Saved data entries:
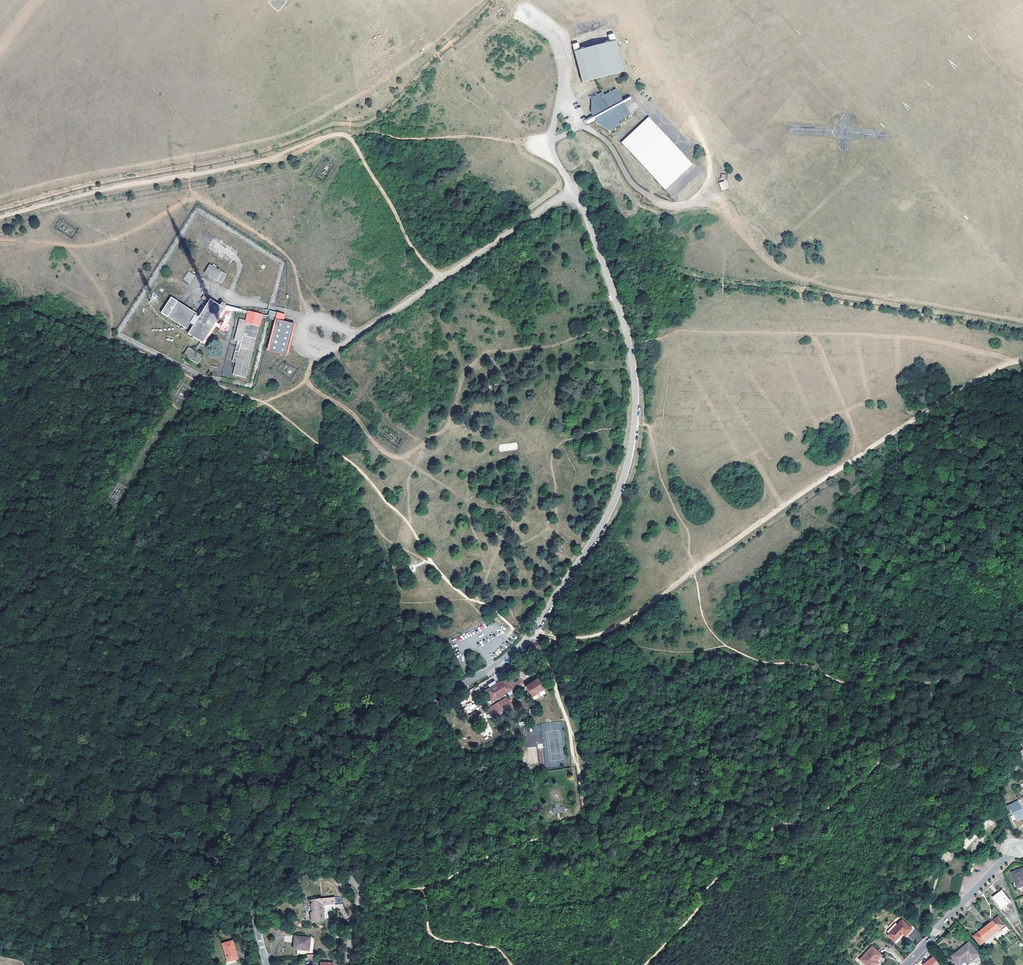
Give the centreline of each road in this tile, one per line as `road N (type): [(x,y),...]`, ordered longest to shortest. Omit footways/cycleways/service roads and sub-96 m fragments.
road 1 (track): [(645,964),(740,854),(847,793),(928,708),(998,623),(1007,573),(1022,548)]
road 2 (track): [(535,629),(568,638),(621,625),(916,417),(1022,361)]
road 3 (track): [(0,217),(253,162),(339,135),(352,140),(409,242),(441,280)]
road 4 (track): [(0,634),(242,417),(302,385),(318,345)]
road 5 (unclassified): [(256,906),(255,872),(274,830),(322,775),(513,653),(535,629)]
road 6 (track): [(693,572),(706,625),(727,647),(843,683),(917,682),(932,694)]
road 7 (unclassified): [(334,350),(573,188)]
road 8 (track): [(585,824),(502,849),(431,886),(359,889)]
road 9 (residential): [(1009,855),(906,964)]
road 10 (track): [(527,639),(543,649),(578,766)]
road 11 (unclassified): [(597,134),(630,181),(654,198),(674,205),(699,193)]
road 12 (track): [(426,888),(431,934),(494,948),(512,964)]

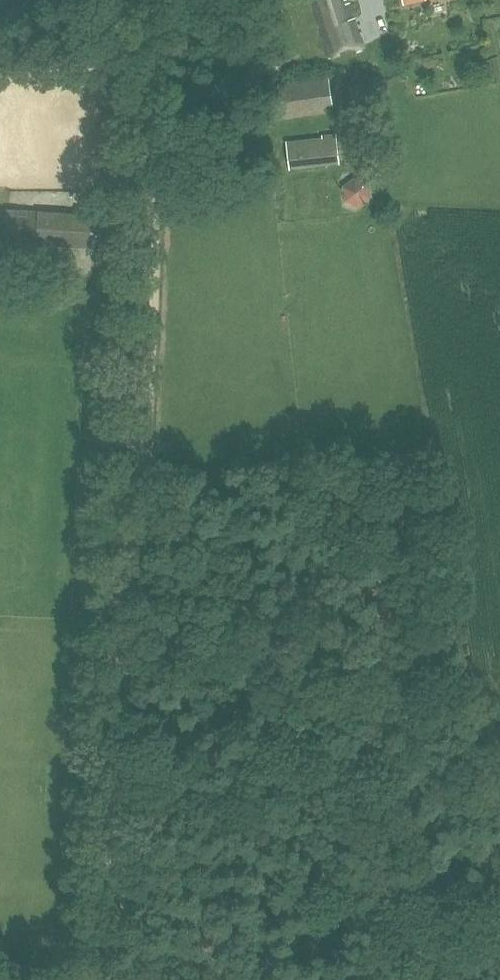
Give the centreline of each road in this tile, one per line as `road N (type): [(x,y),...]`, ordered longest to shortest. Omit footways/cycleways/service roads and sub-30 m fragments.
road 1 (track): [(104,979),(152,281),(153,0)]
road 2 (track): [(446,979),(455,868),(479,744)]

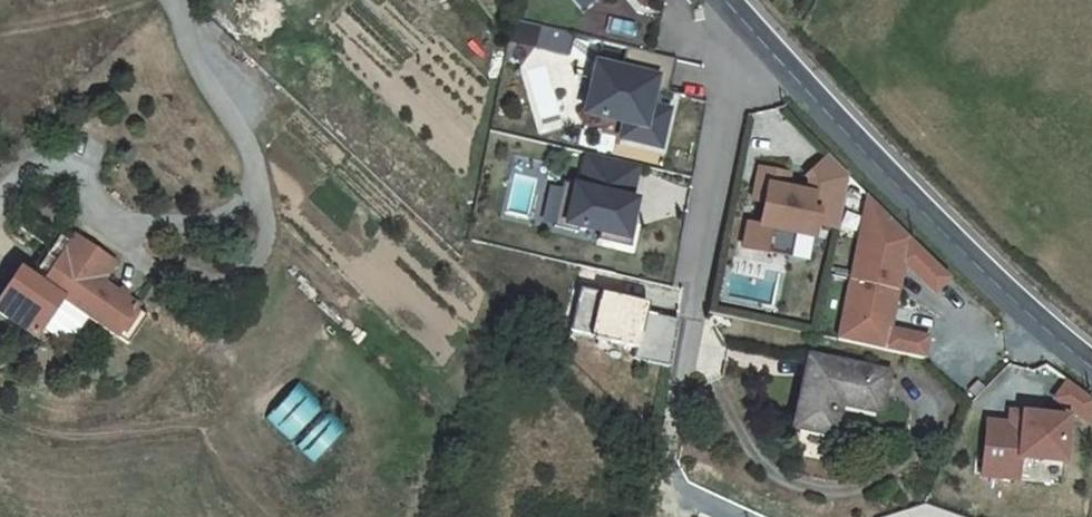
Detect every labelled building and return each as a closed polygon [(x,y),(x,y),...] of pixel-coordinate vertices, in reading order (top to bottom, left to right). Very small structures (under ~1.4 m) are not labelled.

[TRY IT] Leave out the pictures, and write out all the remaining data above exactly.

[RESULT OF THE TASK]
Give the centreline of each road in this tile, one per line as `road N (type): [(x,y),...]`, ordered longest to shortest. Omit footways/cycleways/service roads and sub-96 m fragments.
road 1 (track): [(645,964),(740,854),(847,793),(928,708),(998,623),(1007,573),(1022,548)]
road 2 (track): [(535,629),(568,638),(621,625),(916,417),(1022,361)]
road 3 (track): [(0,217),(253,162),(339,135),(352,140),(409,242),(441,280)]
road 4 (track): [(0,634),(242,417),(302,385),(318,345)]
road 5 (unclassified): [(256,906),(255,872),(274,830),(322,775),(513,653),(535,629)]
road 6 (track): [(693,572),(706,625),(727,647),(843,683),(917,682),(932,694)]
road 7 (unclassified): [(334,350),(573,188)]
road 8 (track): [(585,824),(502,849),(431,886),(359,889)]
road 9 (residential): [(1009,855),(906,964)]
road 10 (track): [(527,639),(543,649),(578,766)]
road 11 (unclassified): [(597,134),(630,181),(654,198),(674,205),(699,193)]
road 12 (track): [(426,888),(431,934),(494,948),(512,964)]

Give the centreline of each road in this tile, one per line as `road N (type): [(x,y),...]`, ordered longest to shortest. Omit footways/cycleways/service roads and sub-30 m fragments.
road 1 (track): [(104,979),(152,281),(153,0)]
road 2 (track): [(446,979),(455,868),(479,744)]

Detect every labelled building and return each as a closed polygon [(x,y),(x,y),...] of pixel-coordinate vertices, in reading order (top to bottom, left to right). Very small structures (under ~1.4 m) are not labelled.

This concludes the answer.